Listed records:
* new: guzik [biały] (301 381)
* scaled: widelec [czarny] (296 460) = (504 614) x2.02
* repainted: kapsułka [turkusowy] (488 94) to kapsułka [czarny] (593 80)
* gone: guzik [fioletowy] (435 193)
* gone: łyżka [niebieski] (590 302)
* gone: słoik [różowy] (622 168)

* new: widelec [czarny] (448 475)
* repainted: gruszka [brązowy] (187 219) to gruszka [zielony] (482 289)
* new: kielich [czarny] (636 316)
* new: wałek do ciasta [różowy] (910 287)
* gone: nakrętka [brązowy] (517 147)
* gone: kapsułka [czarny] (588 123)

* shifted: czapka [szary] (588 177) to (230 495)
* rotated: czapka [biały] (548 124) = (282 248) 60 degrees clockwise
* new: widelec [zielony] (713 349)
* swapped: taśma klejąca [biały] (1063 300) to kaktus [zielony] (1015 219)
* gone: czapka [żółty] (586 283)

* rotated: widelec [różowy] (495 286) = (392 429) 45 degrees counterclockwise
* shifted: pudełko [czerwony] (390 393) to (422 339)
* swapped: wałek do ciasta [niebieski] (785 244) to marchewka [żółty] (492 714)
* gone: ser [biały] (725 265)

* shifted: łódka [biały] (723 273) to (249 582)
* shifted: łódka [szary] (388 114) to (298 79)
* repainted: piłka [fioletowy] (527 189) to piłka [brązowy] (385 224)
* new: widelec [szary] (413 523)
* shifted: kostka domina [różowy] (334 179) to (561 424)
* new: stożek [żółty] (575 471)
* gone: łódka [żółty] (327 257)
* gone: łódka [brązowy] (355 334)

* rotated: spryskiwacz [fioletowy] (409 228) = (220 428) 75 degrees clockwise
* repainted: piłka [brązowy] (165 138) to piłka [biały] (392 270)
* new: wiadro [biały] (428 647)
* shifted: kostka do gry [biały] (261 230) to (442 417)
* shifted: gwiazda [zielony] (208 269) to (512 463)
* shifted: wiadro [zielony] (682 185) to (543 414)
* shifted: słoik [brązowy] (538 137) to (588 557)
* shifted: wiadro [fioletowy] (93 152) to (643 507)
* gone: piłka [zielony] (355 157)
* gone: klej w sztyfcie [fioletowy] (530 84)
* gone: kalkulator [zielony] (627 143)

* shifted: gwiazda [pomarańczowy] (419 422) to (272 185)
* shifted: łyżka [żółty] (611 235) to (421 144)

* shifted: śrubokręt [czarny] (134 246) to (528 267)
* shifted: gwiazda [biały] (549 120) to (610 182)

Task objective:
Every line of the data above should be output exactly as written.

Solution to the exercise:
* new: guzik [biały] (301 381)
* scaled: widelec [czarny] (296 460) = (504 614) x2.02
* repainted: kapsułka [turkusowy] (488 94) to kapsułka [czarny] (593 80)
* gone: guzik [fioletowy] (435 193)
* gone: łyżka [niebieski] (590 302)
* gone: słoik [różowy] (622 168)

* new: widelec [czarny] (448 475)
* repainted: gruszka [brązowy] (187 219) to gruszka [zielony] (482 289)
* new: kielich [czarny] (636 316)
* new: wałek do ciasta [różowy] (910 287)
* gone: nakrętka [brązowy] (517 147)
* gone: kapsułka [czarny] (588 123)

* shifted: czapka [szary] (588 177) to (230 495)
* rotated: czapka [biały] (548 124) = (282 248) 60 degrees clockwise
* new: widelec [zielony] (713 349)
* swapped: taśma klejąca [biały] (1063 300) to kaktus [zielony] (1015 219)
* gone: czapka [żółty] (586 283)

* rotated: widelec [różowy] (495 286) = (392 429) 45 degrees counterclockwise
* shifted: pudełko [czerwony] (390 393) to (422 339)
* swapped: wałek do ciasta [niebieski] (785 244) to marchewka [żółty] (492 714)
* gone: ser [biały] (725 265)

* shifted: łódka [biały] (723 273) to (249 582)
* shifted: łódka [szary] (388 114) to (298 79)
* repainted: piłka [fioletowy] (527 189) to piłka [brązowy] (385 224)
* new: widelec [szary] (413 523)
* shifted: kostka domina [różowy] (334 179) to (561 424)
* new: stożek [żółty] (575 471)
* gone: łódka [żółty] (327 257)
* gone: łódka [brązowy] (355 334)

* rotated: spryskiwacz [fioletowy] (409 228) = (220 428) 75 degrees clockwise
* repainted: piłka [brązowy] (165 138) to piłka [biały] (392 270)
* new: wiadro [biały] (428 647)
* shifted: kostka do gry [biały] (261 230) to (442 417)
* shifted: gwiazda [zielony] (208 269) to (512 463)
* shifted: wiadro [zielony] (682 185) to (543 414)
* shifted: słoik [brązowy] (538 137) to (588 557)
* shifted: wiadro [fioletowy] (93 152) to (643 507)
* gone: piłka [zielony] (355 157)
* gone: klej w sztyfcie [fioletowy] (530 84)
* gone: kalkulator [zielony] (627 143)

* shifted: gwiazda [pomarańczowy] (419 422) to (272 185)
* shifted: łyżka [żółty] (611 235) to (421 144)

* shifted: śrubokręt [czarny] (134 246) to (528 267)
* shifted: gwiazda [biały] (549 120) to (610 182)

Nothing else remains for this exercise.